» **What you are asked to do**
Say how many lines in the records contain the string "dispenser", giving the number by itself.

··········

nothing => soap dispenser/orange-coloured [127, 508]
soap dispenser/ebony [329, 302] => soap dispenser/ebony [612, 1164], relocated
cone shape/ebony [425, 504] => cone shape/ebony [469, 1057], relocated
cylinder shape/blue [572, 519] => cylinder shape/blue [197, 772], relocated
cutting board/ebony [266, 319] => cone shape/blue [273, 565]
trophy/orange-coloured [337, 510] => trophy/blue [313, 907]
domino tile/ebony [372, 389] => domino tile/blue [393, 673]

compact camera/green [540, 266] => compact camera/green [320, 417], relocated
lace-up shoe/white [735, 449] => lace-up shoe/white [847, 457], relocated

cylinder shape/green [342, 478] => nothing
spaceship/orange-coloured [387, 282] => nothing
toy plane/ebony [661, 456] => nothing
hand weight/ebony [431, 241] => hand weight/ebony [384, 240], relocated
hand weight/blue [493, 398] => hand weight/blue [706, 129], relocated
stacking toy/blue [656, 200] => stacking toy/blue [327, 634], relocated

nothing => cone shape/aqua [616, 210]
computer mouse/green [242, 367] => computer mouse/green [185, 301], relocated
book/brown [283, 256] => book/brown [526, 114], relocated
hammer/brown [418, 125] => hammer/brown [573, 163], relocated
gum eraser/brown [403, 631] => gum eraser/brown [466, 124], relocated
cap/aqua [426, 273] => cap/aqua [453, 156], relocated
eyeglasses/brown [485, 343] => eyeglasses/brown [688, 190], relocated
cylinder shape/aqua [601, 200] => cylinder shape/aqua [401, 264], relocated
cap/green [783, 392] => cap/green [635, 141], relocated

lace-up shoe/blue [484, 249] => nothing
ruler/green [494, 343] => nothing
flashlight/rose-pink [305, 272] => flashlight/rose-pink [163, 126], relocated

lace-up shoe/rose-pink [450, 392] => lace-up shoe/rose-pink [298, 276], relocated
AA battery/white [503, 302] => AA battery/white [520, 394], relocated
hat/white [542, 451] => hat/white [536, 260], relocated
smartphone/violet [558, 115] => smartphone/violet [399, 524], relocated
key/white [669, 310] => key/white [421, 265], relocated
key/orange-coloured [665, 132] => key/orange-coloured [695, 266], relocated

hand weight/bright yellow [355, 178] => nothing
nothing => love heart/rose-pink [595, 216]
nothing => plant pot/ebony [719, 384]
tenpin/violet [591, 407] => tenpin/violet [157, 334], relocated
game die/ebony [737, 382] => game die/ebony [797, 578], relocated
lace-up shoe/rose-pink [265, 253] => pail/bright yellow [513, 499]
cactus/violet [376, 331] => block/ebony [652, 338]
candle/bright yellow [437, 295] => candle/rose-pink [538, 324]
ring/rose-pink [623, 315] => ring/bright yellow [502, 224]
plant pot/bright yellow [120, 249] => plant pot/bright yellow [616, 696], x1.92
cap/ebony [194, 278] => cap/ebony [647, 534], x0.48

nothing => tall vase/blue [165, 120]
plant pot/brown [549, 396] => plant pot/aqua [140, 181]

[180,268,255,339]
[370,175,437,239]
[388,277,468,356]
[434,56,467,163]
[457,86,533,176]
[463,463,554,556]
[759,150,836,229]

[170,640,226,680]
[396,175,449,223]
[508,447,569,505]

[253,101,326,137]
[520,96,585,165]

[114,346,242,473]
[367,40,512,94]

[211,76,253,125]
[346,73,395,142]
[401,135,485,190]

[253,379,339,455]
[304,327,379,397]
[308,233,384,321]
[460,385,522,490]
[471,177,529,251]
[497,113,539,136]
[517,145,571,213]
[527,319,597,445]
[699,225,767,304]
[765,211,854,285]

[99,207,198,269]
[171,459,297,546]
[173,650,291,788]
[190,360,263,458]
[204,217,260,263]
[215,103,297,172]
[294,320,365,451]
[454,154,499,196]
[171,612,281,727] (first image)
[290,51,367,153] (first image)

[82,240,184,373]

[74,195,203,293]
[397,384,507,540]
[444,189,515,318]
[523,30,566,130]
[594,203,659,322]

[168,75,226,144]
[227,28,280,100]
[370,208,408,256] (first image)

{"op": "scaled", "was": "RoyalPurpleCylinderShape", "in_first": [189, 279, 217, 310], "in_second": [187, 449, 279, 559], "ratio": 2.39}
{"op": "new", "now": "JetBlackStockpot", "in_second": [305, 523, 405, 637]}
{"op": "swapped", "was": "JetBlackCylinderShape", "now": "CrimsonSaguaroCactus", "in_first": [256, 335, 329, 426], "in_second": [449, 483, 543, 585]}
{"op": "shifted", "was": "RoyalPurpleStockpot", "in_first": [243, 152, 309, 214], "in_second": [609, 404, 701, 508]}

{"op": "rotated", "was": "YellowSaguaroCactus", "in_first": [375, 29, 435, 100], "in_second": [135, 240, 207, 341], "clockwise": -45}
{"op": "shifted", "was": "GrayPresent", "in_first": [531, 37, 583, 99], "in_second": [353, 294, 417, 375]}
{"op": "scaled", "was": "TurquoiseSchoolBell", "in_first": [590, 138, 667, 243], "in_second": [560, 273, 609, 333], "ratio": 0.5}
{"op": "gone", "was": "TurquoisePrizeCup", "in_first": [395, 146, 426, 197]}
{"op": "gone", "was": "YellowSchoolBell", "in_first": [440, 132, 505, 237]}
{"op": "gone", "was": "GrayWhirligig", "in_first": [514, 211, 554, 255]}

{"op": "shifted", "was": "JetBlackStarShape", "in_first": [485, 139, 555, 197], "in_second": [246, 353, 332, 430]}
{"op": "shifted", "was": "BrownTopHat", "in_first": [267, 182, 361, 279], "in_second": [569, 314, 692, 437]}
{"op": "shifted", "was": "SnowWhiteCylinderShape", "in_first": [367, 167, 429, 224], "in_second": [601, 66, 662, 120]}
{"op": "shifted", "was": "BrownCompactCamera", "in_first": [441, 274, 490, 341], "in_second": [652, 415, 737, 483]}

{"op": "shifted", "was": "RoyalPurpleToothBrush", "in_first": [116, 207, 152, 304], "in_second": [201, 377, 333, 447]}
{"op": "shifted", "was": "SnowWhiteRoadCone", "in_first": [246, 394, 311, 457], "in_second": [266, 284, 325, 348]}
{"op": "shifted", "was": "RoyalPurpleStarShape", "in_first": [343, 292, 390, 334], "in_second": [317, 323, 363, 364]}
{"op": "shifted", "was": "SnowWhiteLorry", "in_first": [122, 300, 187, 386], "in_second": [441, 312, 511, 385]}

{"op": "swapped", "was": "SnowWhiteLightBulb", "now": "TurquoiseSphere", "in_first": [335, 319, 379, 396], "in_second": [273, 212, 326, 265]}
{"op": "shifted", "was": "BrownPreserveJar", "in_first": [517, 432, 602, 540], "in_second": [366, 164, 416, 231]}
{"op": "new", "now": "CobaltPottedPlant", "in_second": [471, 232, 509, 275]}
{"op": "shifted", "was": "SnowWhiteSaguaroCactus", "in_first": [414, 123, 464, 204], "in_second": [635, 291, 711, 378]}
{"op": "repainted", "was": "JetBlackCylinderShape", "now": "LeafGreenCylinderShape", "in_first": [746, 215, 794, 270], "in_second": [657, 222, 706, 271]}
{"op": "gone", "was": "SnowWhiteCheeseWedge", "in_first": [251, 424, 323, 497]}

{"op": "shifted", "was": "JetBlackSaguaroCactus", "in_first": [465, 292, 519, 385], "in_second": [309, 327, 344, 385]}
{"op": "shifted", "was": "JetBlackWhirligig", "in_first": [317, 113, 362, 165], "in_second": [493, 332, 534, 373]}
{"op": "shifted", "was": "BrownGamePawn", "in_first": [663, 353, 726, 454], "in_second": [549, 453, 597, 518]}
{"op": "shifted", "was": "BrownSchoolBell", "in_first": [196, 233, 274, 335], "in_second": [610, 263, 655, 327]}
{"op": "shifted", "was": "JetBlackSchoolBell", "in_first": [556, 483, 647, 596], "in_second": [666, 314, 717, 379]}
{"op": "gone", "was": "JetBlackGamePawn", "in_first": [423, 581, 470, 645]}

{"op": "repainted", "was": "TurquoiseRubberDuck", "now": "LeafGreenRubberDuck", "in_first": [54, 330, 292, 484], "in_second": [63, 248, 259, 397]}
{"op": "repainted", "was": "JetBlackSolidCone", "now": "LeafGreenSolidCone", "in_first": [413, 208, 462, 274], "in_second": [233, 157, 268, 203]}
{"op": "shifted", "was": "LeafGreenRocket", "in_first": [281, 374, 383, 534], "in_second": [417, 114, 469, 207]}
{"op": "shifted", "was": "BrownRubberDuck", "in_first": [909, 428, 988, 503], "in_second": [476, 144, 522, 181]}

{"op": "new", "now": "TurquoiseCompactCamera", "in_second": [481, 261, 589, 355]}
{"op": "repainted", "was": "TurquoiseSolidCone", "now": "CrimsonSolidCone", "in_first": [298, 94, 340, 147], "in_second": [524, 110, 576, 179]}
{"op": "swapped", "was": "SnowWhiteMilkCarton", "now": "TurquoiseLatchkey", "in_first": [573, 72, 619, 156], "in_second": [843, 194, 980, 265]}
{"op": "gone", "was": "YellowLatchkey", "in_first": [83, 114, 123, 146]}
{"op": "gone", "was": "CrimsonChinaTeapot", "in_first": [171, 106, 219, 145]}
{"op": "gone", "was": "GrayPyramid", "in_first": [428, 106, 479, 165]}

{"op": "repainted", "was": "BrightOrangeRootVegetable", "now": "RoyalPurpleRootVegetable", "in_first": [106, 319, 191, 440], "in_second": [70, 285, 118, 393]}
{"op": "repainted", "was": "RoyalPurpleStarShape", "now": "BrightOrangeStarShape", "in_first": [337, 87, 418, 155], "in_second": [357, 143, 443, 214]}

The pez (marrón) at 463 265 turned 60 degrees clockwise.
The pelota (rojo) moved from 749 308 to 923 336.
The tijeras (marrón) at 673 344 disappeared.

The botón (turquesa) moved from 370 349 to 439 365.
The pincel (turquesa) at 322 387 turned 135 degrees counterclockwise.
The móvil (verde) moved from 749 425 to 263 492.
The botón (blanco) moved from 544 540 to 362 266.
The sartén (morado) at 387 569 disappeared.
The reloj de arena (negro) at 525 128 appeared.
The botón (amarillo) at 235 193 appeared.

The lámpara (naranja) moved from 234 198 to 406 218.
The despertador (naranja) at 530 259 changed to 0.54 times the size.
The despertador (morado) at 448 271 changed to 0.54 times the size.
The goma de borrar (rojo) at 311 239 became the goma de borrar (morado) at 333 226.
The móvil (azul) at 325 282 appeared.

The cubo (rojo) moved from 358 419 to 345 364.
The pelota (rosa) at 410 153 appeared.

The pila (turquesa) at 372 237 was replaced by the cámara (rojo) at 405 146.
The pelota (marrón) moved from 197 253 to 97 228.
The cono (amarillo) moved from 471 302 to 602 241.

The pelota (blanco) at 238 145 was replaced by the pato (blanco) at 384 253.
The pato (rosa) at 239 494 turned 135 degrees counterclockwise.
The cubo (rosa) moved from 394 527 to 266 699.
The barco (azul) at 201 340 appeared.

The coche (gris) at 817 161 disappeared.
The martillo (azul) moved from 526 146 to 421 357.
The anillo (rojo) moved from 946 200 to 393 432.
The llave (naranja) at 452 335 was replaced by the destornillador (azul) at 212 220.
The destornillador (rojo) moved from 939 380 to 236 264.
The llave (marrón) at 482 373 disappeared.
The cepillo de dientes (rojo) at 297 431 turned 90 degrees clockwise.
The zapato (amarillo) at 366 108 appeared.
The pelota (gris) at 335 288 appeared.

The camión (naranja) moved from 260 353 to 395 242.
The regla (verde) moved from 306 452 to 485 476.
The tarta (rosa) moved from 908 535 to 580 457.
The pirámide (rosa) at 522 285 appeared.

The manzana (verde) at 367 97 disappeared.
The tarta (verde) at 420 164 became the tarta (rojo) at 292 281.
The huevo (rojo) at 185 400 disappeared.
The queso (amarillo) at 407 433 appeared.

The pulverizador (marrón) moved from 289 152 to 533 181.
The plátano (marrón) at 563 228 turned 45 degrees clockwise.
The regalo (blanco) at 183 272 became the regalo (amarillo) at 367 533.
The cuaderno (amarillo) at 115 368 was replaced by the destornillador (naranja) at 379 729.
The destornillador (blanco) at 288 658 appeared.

··········

» **Result of the exercise**
2